▸ DATA TO EXAMINE
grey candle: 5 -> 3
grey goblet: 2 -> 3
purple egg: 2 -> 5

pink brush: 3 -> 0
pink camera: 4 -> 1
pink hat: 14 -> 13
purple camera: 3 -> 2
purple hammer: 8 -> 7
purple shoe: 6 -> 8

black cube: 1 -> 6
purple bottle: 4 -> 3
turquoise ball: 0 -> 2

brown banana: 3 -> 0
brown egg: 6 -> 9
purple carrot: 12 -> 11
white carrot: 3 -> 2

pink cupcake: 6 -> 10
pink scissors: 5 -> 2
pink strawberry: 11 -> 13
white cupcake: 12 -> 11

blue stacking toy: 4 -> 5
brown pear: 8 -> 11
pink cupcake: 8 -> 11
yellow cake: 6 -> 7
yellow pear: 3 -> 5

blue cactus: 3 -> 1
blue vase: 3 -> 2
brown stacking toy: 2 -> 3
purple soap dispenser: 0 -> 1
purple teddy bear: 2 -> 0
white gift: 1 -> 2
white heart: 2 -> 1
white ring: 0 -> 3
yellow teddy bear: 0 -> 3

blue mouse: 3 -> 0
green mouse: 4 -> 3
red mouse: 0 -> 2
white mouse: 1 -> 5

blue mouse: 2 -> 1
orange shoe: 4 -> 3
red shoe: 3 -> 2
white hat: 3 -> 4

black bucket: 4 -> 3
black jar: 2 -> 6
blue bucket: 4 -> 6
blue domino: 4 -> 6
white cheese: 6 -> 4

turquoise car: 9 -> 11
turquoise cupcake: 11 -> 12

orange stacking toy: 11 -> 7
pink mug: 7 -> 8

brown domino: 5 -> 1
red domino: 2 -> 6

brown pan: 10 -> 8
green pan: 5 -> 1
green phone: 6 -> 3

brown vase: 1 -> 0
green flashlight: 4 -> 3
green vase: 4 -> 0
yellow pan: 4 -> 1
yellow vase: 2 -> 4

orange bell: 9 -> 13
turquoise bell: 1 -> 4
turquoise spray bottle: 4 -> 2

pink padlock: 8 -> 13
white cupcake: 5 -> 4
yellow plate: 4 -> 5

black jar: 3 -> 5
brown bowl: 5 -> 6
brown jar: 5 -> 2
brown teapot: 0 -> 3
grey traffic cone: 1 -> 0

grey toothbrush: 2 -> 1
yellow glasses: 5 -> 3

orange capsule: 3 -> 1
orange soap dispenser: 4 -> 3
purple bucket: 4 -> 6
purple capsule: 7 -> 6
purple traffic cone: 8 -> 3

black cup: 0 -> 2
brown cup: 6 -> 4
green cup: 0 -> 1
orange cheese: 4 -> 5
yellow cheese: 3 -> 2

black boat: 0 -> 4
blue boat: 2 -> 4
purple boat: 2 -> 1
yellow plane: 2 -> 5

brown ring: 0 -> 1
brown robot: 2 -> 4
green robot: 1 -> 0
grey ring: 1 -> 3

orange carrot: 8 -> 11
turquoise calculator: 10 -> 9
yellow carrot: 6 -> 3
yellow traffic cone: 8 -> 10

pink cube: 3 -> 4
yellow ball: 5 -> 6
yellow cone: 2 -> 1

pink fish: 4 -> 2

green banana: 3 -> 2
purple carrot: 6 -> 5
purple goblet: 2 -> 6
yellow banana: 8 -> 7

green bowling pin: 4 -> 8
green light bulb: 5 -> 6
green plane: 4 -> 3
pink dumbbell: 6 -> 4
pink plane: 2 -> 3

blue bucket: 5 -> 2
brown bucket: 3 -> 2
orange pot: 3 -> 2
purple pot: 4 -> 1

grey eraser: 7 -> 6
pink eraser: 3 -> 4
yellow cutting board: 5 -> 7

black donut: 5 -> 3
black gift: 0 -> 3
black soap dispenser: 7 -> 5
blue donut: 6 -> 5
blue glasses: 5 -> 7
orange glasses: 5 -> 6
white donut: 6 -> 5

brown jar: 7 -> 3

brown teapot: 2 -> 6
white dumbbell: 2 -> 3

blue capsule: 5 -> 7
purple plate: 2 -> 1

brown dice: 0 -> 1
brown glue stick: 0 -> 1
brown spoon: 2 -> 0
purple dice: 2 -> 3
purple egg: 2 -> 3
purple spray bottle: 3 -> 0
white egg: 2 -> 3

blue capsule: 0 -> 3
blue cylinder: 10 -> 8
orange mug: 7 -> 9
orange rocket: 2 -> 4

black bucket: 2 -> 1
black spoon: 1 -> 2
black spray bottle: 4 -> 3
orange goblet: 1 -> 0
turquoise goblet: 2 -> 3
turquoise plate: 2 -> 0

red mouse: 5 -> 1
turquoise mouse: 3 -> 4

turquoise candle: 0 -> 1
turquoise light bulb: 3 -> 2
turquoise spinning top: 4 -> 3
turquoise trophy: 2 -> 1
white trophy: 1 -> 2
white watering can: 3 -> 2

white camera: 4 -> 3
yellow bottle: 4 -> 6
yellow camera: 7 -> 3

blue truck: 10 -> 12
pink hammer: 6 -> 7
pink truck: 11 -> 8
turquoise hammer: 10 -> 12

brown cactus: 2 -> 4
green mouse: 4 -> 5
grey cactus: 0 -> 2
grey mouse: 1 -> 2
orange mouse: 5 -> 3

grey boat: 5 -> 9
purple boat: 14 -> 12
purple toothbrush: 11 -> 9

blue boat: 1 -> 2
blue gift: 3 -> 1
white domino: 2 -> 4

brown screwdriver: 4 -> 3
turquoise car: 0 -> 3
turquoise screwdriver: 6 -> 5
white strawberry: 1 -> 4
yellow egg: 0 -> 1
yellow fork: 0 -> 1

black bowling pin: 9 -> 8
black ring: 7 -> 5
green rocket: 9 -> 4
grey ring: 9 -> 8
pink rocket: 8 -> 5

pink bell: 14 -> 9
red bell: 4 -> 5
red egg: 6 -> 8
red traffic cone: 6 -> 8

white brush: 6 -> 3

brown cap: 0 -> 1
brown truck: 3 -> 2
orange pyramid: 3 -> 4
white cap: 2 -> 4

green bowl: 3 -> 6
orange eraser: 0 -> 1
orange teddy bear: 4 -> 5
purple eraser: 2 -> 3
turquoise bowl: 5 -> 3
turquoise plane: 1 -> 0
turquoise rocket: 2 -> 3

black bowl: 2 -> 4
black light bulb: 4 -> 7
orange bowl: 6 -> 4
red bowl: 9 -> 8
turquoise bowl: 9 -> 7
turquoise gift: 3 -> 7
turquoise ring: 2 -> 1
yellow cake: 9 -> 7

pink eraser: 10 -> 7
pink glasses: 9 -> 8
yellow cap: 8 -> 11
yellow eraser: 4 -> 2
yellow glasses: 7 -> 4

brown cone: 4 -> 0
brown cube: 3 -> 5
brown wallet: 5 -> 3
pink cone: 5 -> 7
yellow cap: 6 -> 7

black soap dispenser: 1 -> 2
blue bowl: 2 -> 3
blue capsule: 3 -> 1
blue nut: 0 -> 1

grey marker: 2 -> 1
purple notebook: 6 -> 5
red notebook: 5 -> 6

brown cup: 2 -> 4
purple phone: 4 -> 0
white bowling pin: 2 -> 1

▸ WHAT YOU SHOULD DO
Show every line in the listing above that carries the word "bear".

▸ YOUR SOLUTION
purple teddy bear: 2 -> 0
yellow teddy bear: 0 -> 3
orange teddy bear: 4 -> 5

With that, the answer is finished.